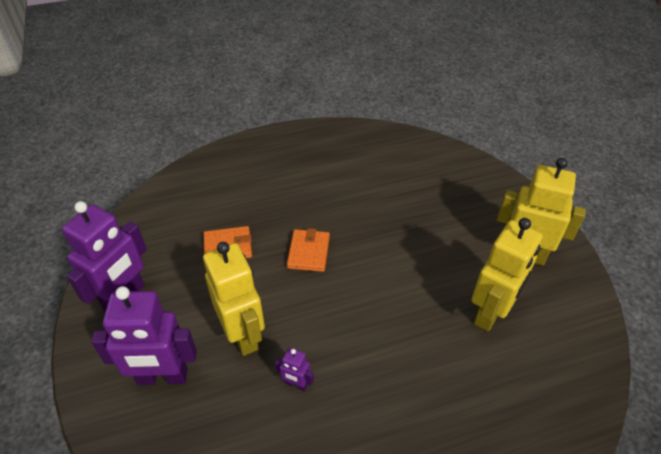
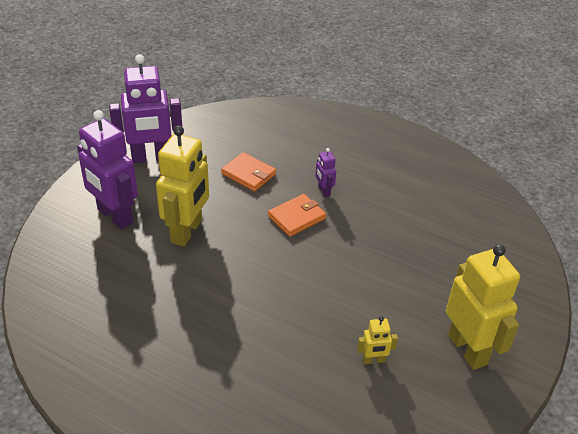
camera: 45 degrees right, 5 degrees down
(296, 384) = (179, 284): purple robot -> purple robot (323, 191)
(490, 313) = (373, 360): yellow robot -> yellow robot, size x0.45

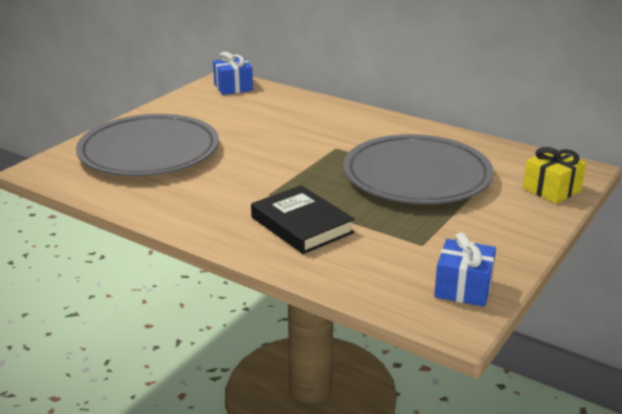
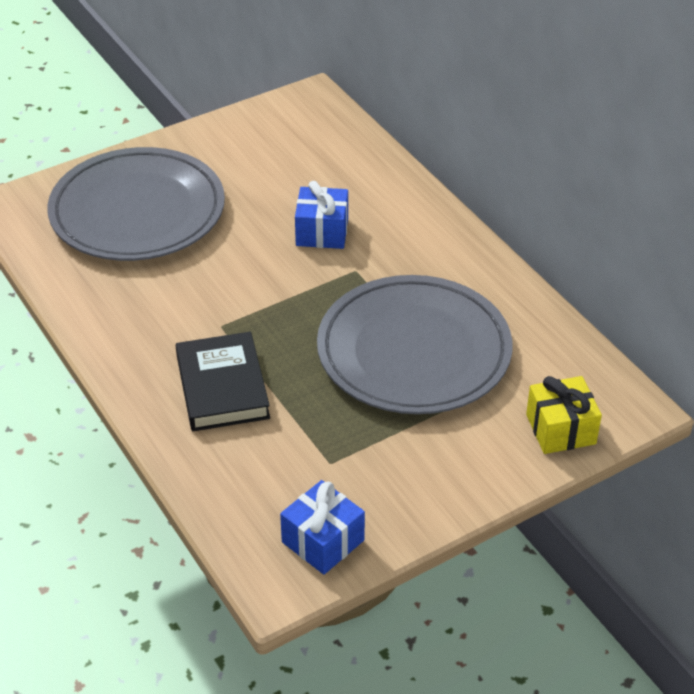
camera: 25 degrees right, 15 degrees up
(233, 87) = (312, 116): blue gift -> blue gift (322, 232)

◆ **What is being asked**
No line before the one containing "camera: 25 degrees right, 15 degrees up" should be copied; restate that line and all the rest through the end of the data above word for word.

◆ **Solution**
camera: 25 degrees right, 15 degrees up
(233, 87) = (312, 116): blue gift -> blue gift (322, 232)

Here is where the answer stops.